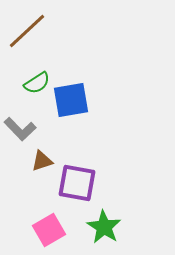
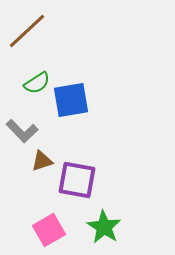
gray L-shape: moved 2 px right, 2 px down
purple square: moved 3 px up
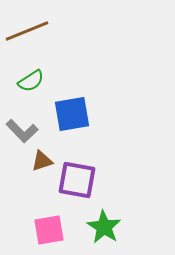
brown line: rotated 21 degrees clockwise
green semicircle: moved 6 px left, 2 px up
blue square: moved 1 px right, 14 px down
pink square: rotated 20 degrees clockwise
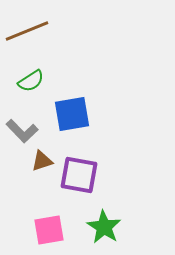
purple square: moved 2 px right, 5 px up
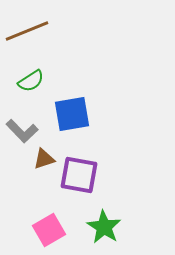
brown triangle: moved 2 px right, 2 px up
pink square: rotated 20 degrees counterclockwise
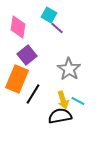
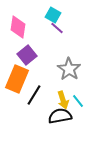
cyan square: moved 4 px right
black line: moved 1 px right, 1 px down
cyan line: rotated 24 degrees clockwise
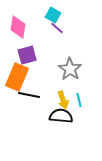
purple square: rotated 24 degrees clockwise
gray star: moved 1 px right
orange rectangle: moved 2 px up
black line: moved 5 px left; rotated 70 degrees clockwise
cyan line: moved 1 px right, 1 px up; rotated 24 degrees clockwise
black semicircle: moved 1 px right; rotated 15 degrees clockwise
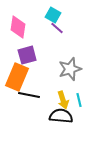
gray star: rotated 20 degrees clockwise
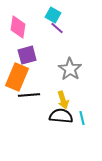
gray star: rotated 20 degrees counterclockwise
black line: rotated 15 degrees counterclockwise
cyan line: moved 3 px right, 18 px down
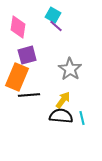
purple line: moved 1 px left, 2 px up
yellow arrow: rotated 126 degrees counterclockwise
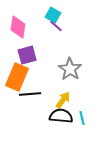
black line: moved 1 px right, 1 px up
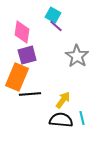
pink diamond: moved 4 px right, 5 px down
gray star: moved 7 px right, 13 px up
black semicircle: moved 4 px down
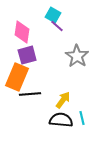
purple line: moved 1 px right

=-=-=

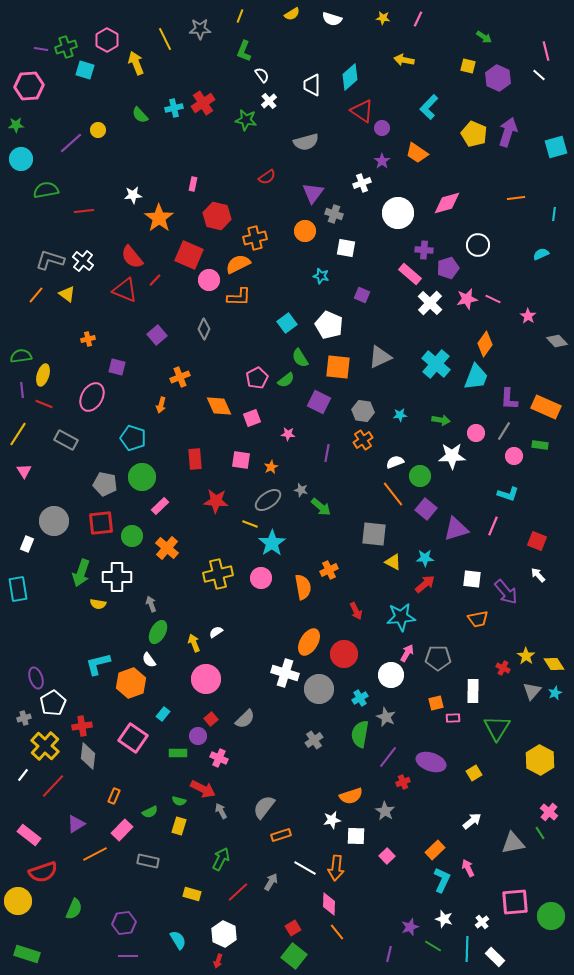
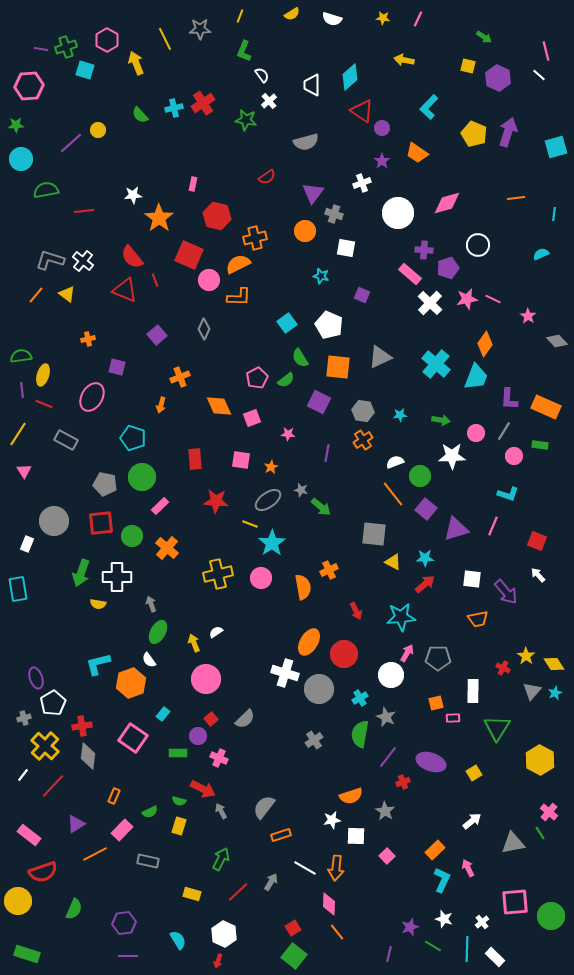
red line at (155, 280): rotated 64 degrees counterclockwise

=-=-=

*What is being asked:* Rename "gray star" to "white star" in the data from the line with "brown line: rotated 21 degrees clockwise" up to and including the line with "black semicircle: moved 4 px down". Return only those lines, otherwise unchanged, with the pictures left out.

*Response for this exercise:*
brown line: rotated 21 degrees clockwise
green semicircle: moved 6 px left, 2 px up
blue square: moved 1 px right, 14 px down
pink square: rotated 20 degrees clockwise
purple square: moved 2 px right, 5 px up
brown triangle: moved 2 px right, 2 px up
pink square: rotated 20 degrees counterclockwise
cyan square: moved 4 px right
black line: moved 1 px right, 1 px down
cyan line: rotated 24 degrees clockwise
purple square: rotated 24 degrees clockwise
white star: moved 1 px right
orange rectangle: moved 2 px up
black line: moved 5 px left; rotated 70 degrees clockwise
cyan line: moved 1 px right, 1 px up; rotated 24 degrees clockwise
black semicircle: moved 1 px right; rotated 15 degrees clockwise
white star: rotated 20 degrees clockwise
white star: rotated 20 degrees counterclockwise
black line: rotated 15 degrees counterclockwise
cyan line: moved 3 px right, 18 px down
purple line: moved 1 px left, 2 px up
yellow arrow: rotated 126 degrees counterclockwise
black line: moved 1 px right, 1 px up
pink diamond: moved 4 px right, 5 px down
white star: moved 7 px right, 13 px up
black semicircle: moved 4 px down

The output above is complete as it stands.